(Try it) Each line of the data that includes the string "moved" is to be copied out.

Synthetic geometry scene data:
————

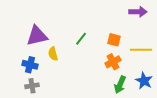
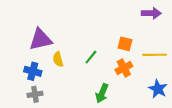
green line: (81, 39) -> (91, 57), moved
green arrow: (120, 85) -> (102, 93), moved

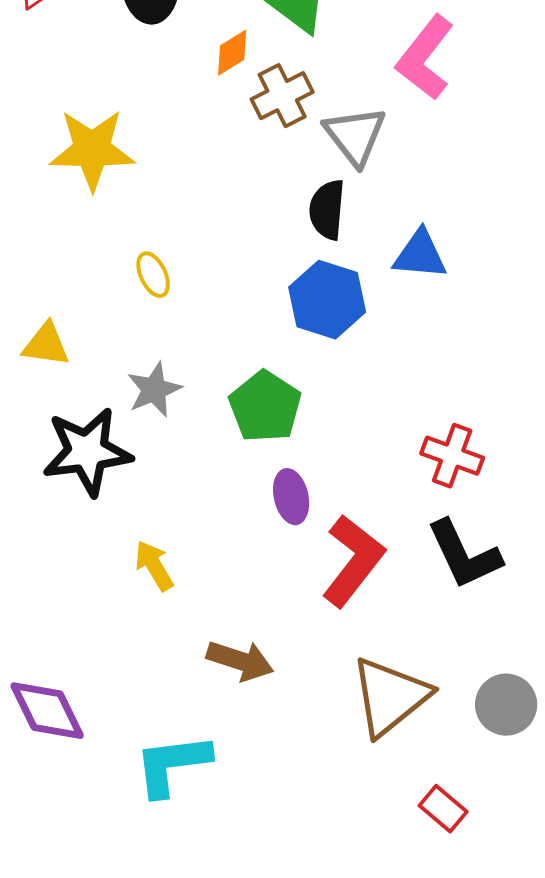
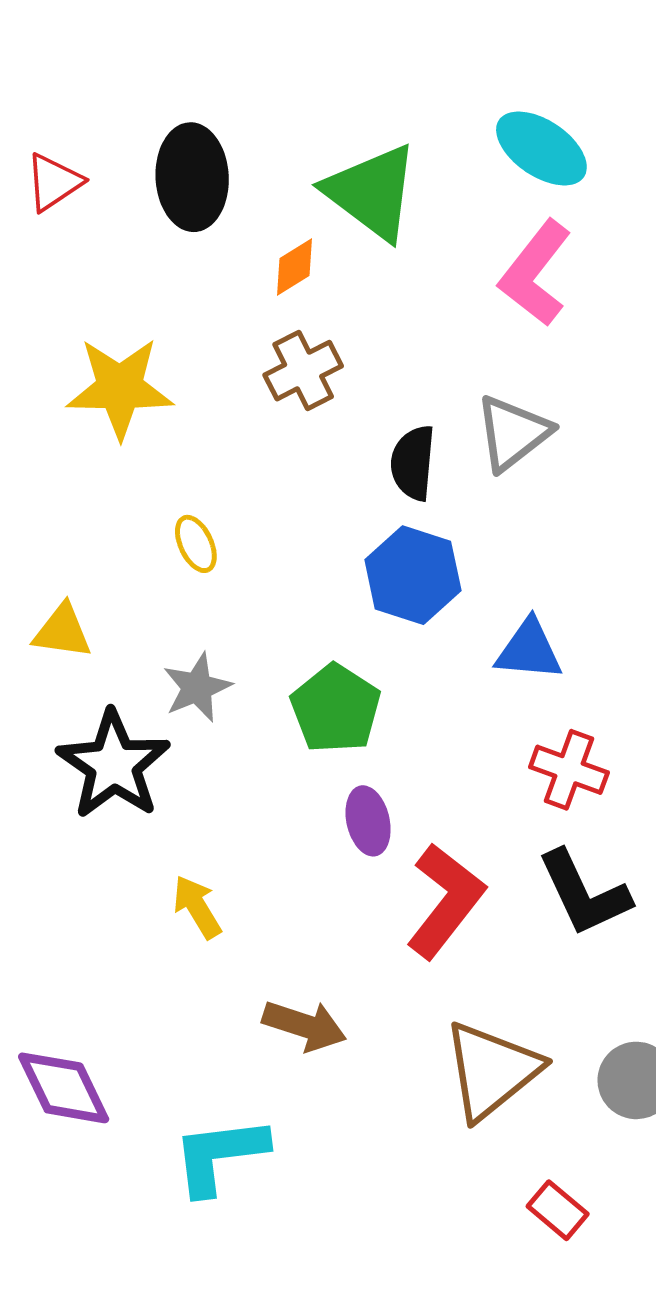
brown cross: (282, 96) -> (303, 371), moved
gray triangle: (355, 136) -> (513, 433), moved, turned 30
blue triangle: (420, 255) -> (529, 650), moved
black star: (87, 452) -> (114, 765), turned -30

————

(Answer section)
green line: (81, 39) -> (91, 57), moved
green arrow: (120, 85) -> (102, 93), moved
brown cross: (282, 96) -> (303, 371), moved
gray triangle: (355, 136) -> (513, 433), moved, turned 30
blue triangle: (420, 255) -> (529, 650), moved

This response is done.